Prompt: Set the material down again exactly, line by line, skipping each picture.

Supplied material:
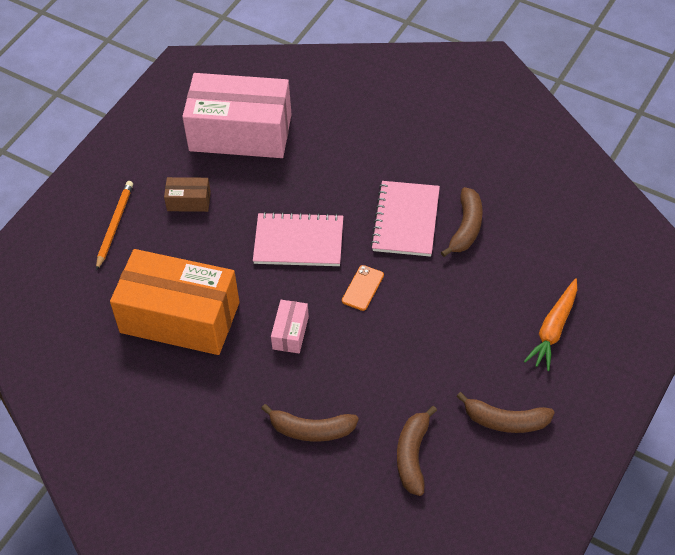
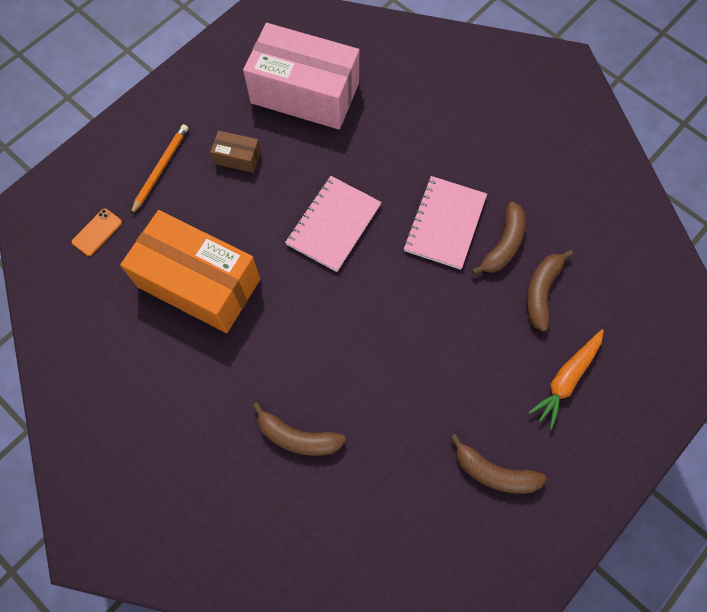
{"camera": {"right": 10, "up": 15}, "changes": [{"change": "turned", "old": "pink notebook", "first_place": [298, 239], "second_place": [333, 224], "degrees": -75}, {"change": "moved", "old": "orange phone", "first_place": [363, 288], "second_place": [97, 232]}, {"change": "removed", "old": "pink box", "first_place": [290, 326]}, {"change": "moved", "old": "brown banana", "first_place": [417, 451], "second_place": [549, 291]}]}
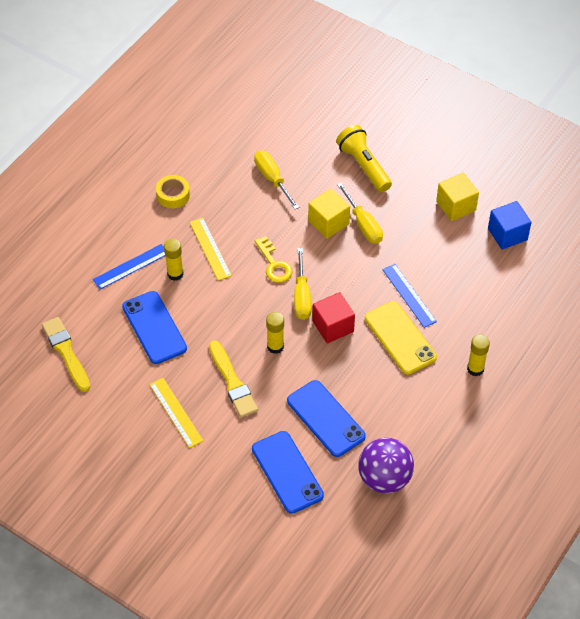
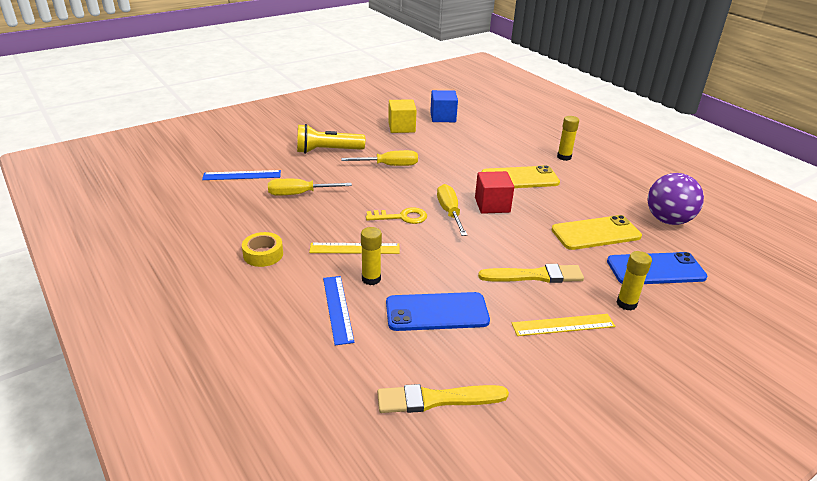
{"camera": {"right": -70, "up": -20}, "changes": [{"change": "removed", "old": "yellow cube", "first_place": [329, 214]}, {"change": "turned", "old": "yellow screwdriver", "first_place": [303, 284], "second_place": [452, 210], "degrees": -120}, {"change": "moved", "old": "blue ruler", "first_place": [409, 296], "second_place": [241, 175]}, {"change": "moved", "old": "yellow glue stick", "first_place": [275, 333], "second_place": [634, 280]}, {"change": "recoloured", "old": "blue phone", "new": "yellow phone", "first_place": [326, 418], "second_place": [597, 232]}]}
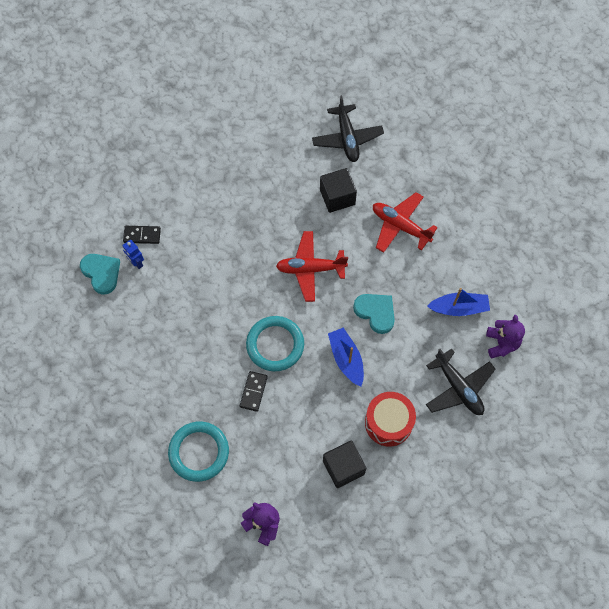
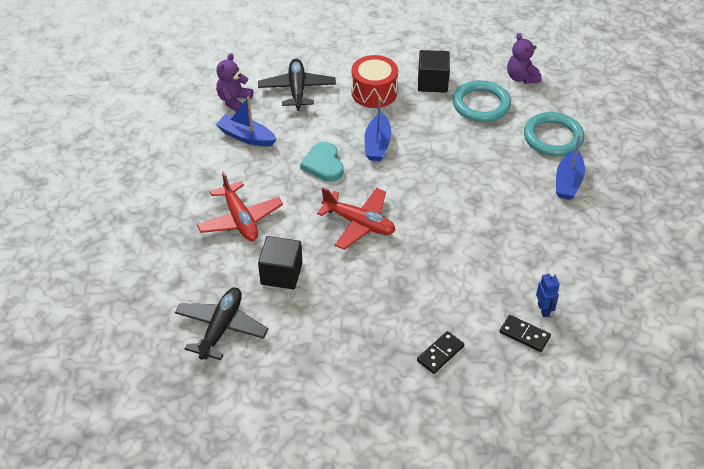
{"camera": {"right": -150, "up": -20}, "changes": [{"change": "removed", "old": "turquoise heart", "first_place": [100, 274]}, {"change": "moved", "old": "turquoise ring", "first_place": [275, 343], "second_place": [482, 101]}, {"change": "moved", "old": "black domino", "first_place": [254, 391], "second_place": [440, 352]}, {"change": "added", "new": "blue boat", "second_place": [570, 167]}]}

Task solution:
{"camera": {"right": 10, "up": 15}, "changes": [{"change": "turned", "old": "pink notebook", "first_place": [298, 239], "second_place": [333, 224], "degrees": -75}, {"change": "moved", "old": "orange phone", "first_place": [363, 288], "second_place": [97, 232]}, {"change": "removed", "old": "pink box", "first_place": [290, 326]}, {"change": "moved", "old": "brown banana", "first_place": [417, 451], "second_place": [549, 291]}]}
{"camera": {"right": -70, "up": -20}, "changes": [{"change": "removed", "old": "yellow cube", "first_place": [329, 214]}, {"change": "turned", "old": "yellow screwdriver", "first_place": [303, 284], "second_place": [452, 210], "degrees": -120}, {"change": "moved", "old": "blue ruler", "first_place": [409, 296], "second_place": [241, 175]}, {"change": "moved", "old": "yellow glue stick", "first_place": [275, 333], "second_place": [634, 280]}, {"change": "recoloured", "old": "blue phone", "new": "yellow phone", "first_place": [326, 418], "second_place": [597, 232]}]}
{"camera": {"right": -150, "up": -20}, "changes": [{"change": "removed", "old": "turquoise heart", "first_place": [100, 274]}, {"change": "moved", "old": "turquoise ring", "first_place": [275, 343], "second_place": [482, 101]}, {"change": "moved", "old": "black domino", "first_place": [254, 391], "second_place": [440, 352]}, {"change": "added", "new": "blue boat", "second_place": [570, 167]}]}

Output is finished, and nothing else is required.